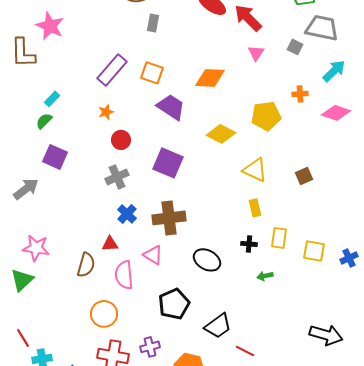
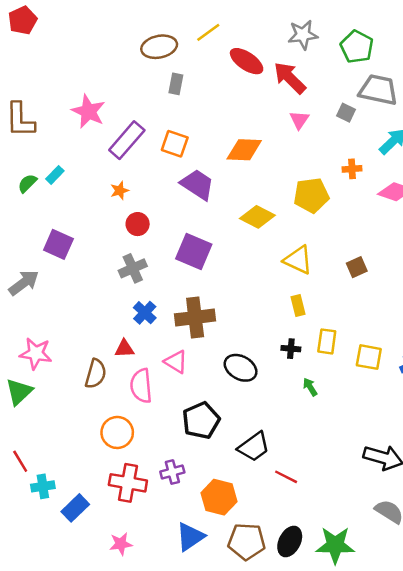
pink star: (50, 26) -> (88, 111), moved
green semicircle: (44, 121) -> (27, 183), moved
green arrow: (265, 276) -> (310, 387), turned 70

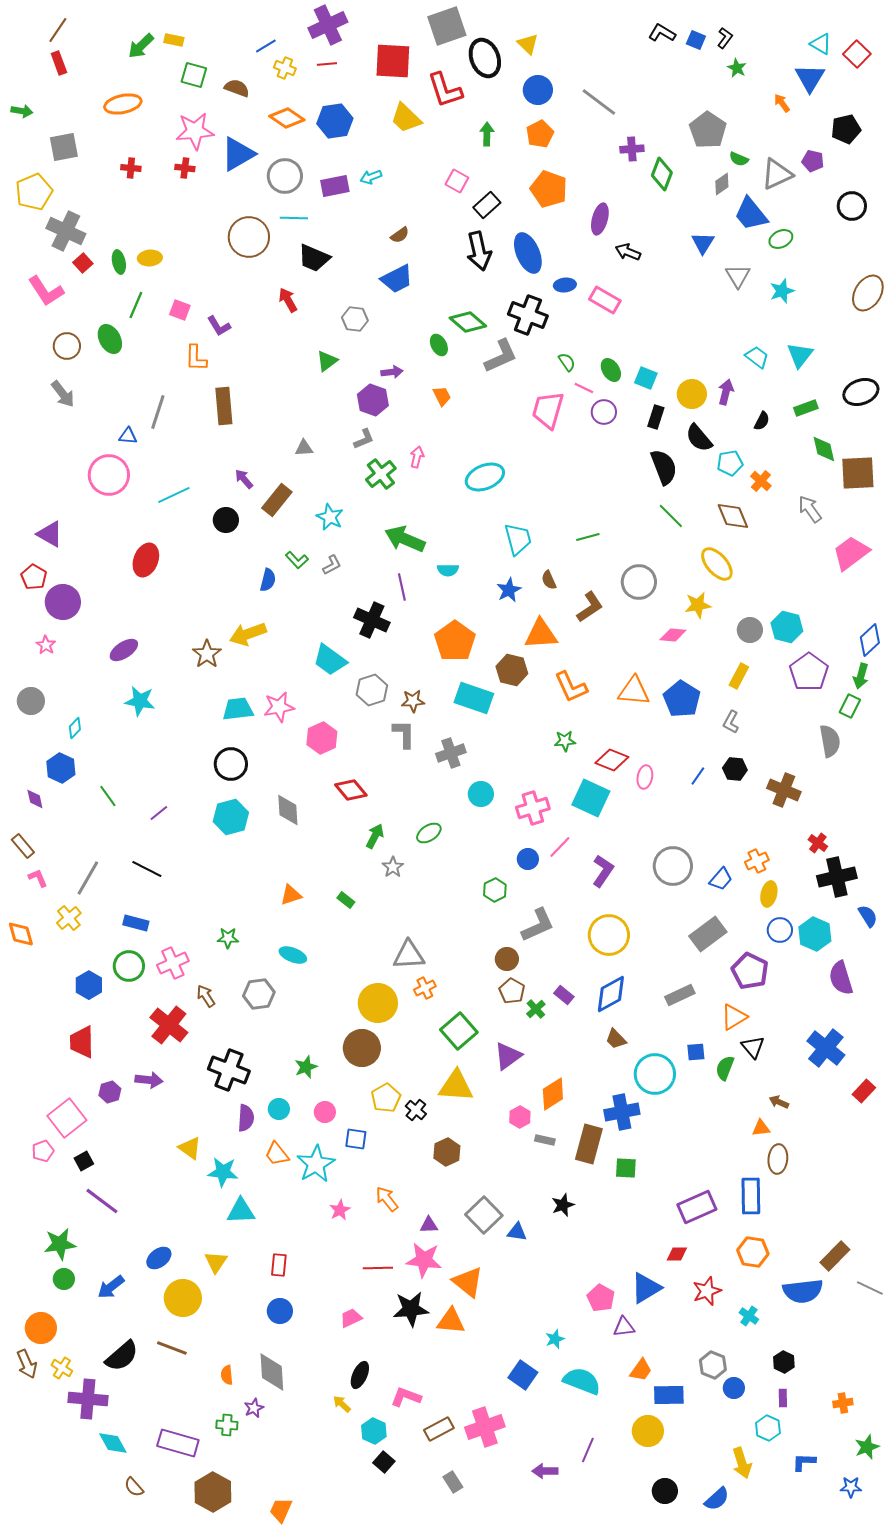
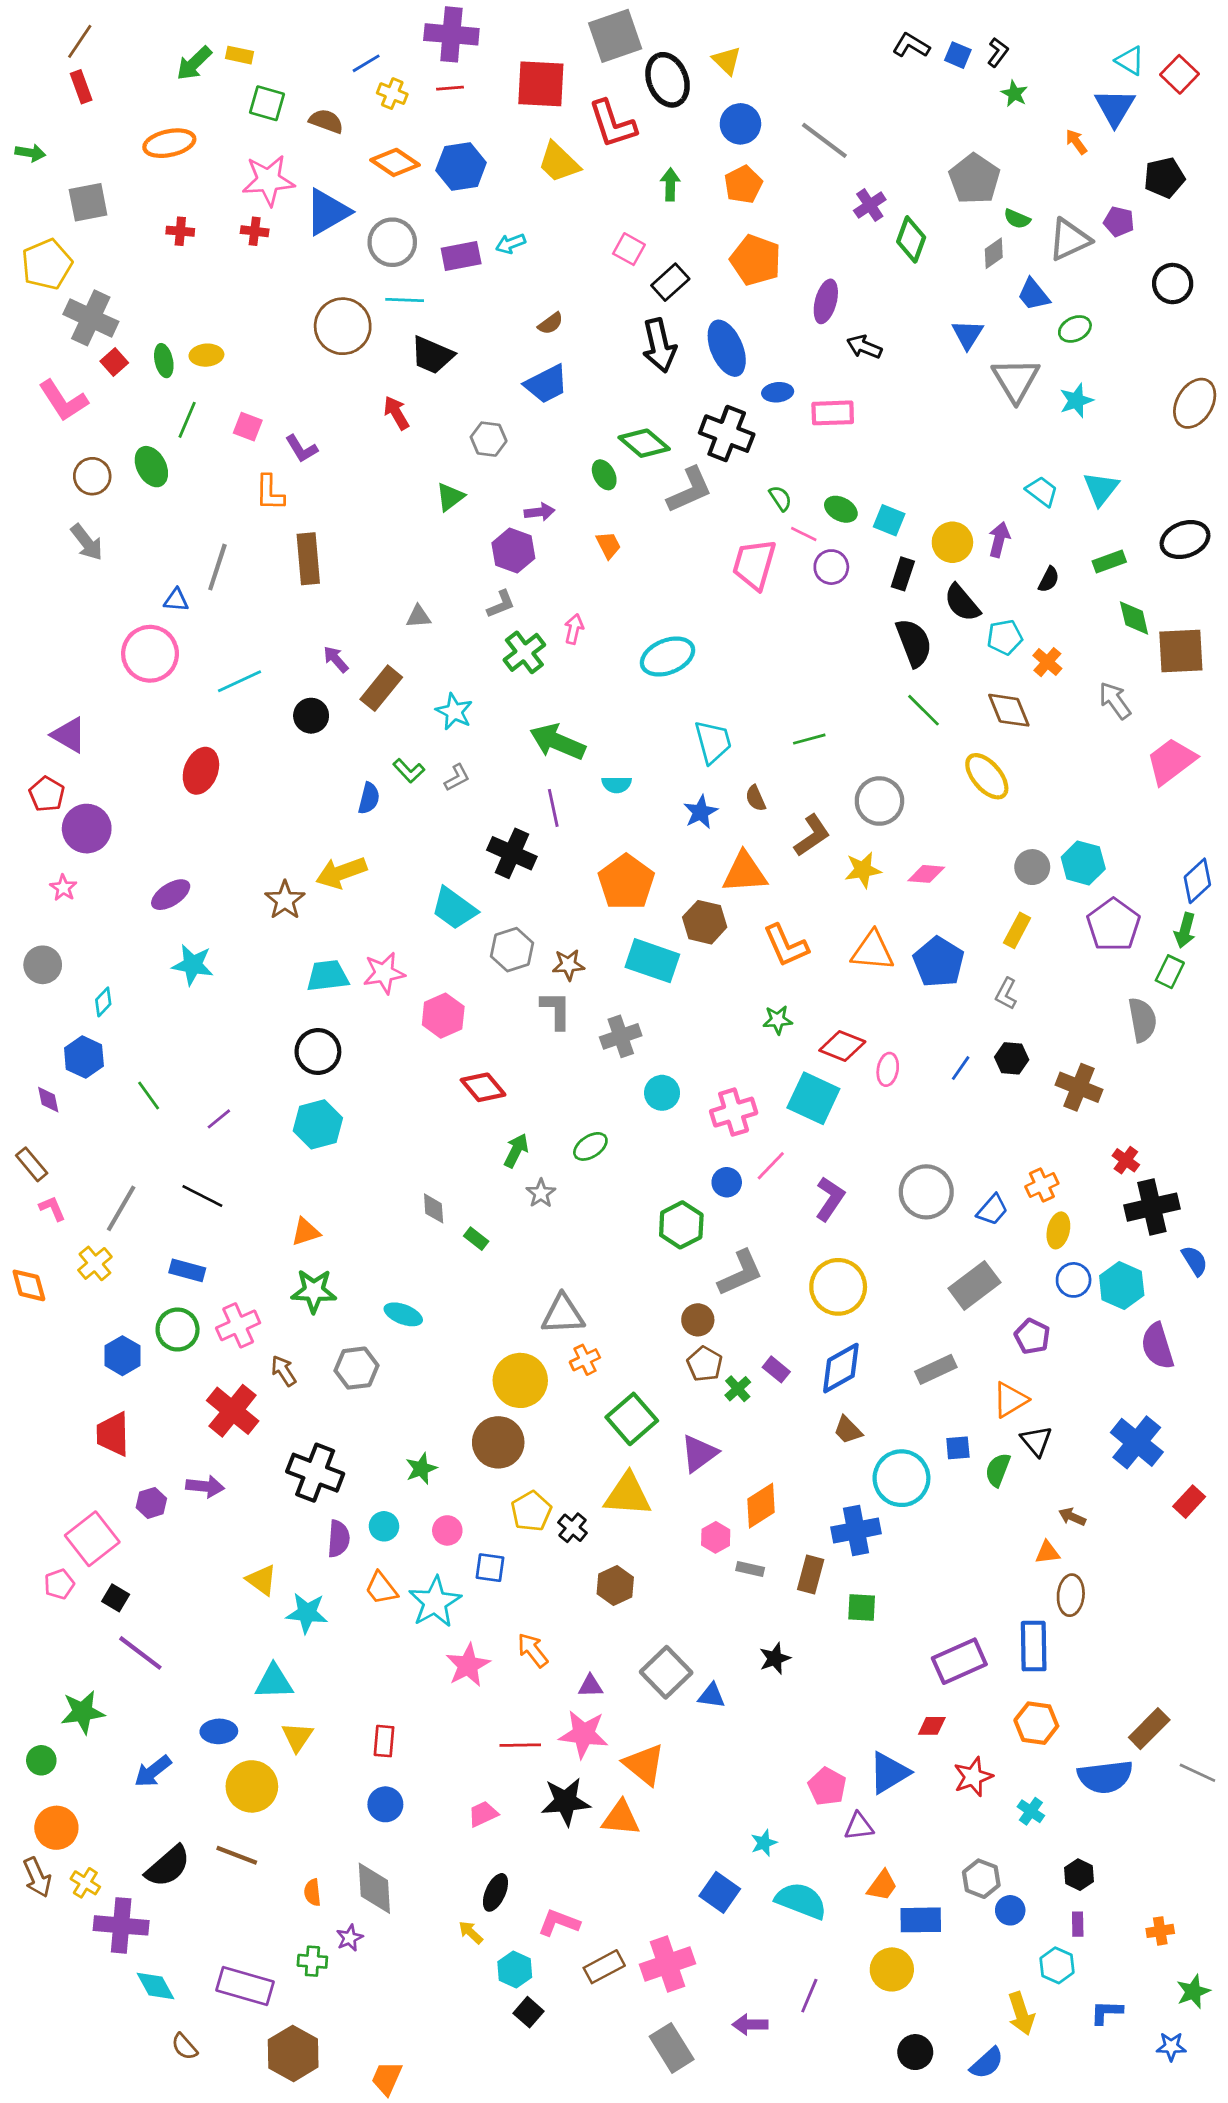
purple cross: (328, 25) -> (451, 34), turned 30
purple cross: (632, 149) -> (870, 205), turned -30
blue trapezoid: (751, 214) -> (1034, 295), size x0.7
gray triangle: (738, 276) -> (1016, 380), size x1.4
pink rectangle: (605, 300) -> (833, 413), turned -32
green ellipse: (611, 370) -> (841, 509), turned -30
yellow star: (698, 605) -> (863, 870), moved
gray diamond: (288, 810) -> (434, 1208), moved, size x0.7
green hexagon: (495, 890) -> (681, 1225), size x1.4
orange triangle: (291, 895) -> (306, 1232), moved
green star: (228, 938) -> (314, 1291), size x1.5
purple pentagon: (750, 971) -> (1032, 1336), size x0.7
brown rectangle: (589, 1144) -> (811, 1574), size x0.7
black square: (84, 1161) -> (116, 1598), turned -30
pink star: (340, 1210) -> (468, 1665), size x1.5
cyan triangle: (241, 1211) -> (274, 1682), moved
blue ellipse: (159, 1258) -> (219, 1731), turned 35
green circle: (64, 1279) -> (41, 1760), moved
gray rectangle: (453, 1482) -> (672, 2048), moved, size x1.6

========================================

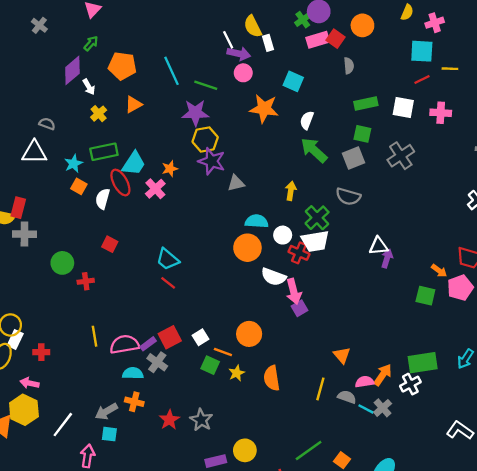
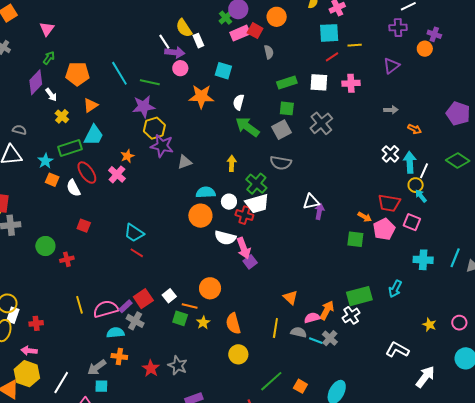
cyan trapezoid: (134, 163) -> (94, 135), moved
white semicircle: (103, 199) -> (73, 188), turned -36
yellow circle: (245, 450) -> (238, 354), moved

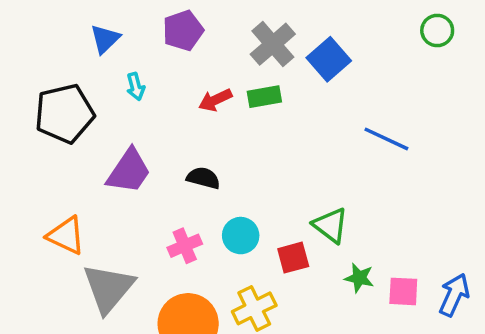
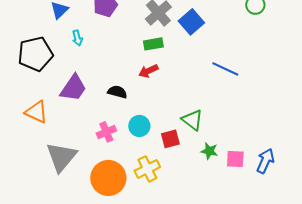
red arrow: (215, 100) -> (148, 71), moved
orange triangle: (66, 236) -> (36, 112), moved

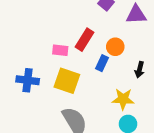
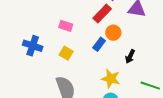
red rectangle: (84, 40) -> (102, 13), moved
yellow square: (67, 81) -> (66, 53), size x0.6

========================================

#### How to complete this task:
Whatever else the listing above holds, retype exactly only the lines from the one containing "green ellipse: (611, 370)" to the one containing "gray rectangle: (453, 1482)", both ends kept.

#### Problem solution:
green ellipse: (611, 370) -> (841, 509), turned -30
yellow star: (698, 605) -> (863, 870), moved
gray diamond: (288, 810) -> (434, 1208), moved, size x0.7
green hexagon: (495, 890) -> (681, 1225), size x1.4
orange triangle: (291, 895) -> (306, 1232), moved
green star: (228, 938) -> (314, 1291), size x1.5
purple pentagon: (750, 971) -> (1032, 1336), size x0.7
brown rectangle: (589, 1144) -> (811, 1574), size x0.7
black square: (84, 1161) -> (116, 1598), turned -30
pink star: (340, 1210) -> (468, 1665), size x1.5
cyan triangle: (241, 1211) -> (274, 1682), moved
blue ellipse: (159, 1258) -> (219, 1731), turned 35
green circle: (64, 1279) -> (41, 1760), moved
gray rectangle: (453, 1482) -> (672, 2048), moved, size x1.6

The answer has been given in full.